▸ **WORK TO BE COMPLETED**:
The expected output is the full set of entries, printed exactly, without pictures.
+++++
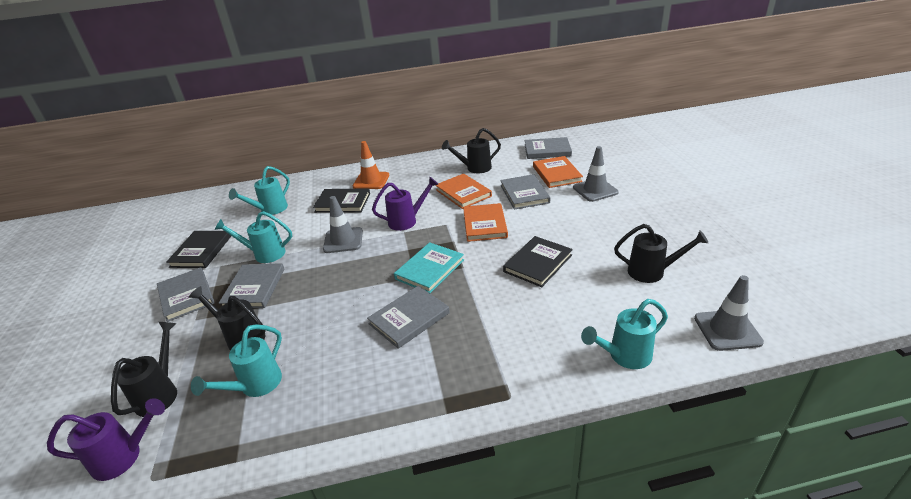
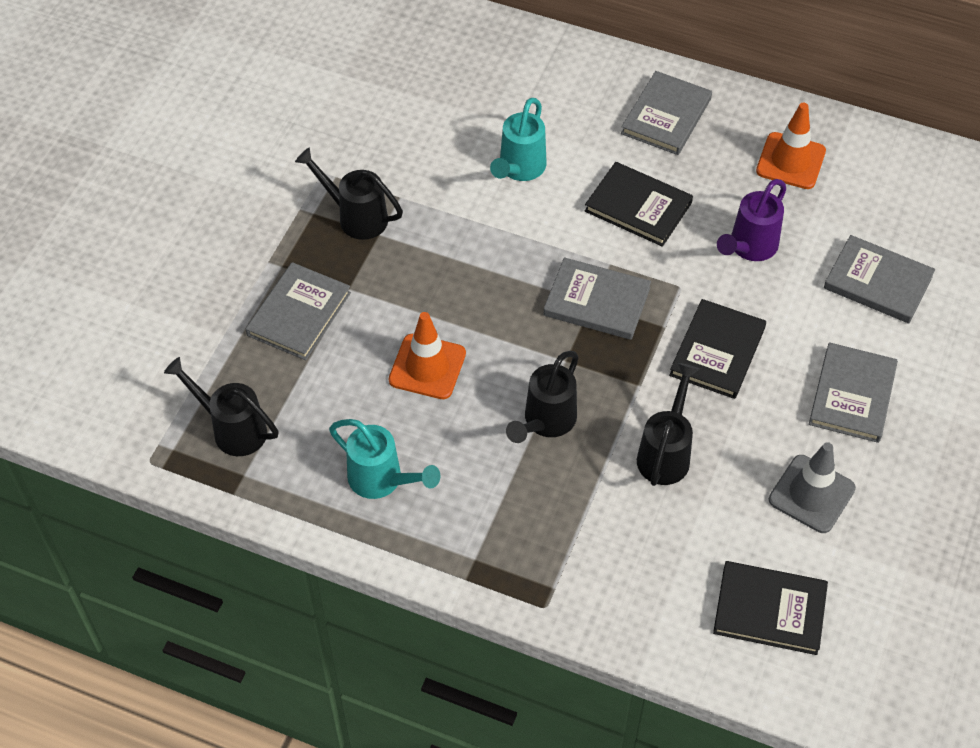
grey traffic cone: 3 -> 1
orange book: 3 -> 0
orange traffic cone: 1 -> 2
purple watering can: 2 -> 1
turquoise book: 1 -> 0
turquoise watering can: 4 -> 2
+++++
▸ **OUTPUT**:
grey traffic cone: 3 -> 1
orange book: 3 -> 0
orange traffic cone: 1 -> 2
purple watering can: 2 -> 1
turquoise book: 1 -> 0
turquoise watering can: 4 -> 2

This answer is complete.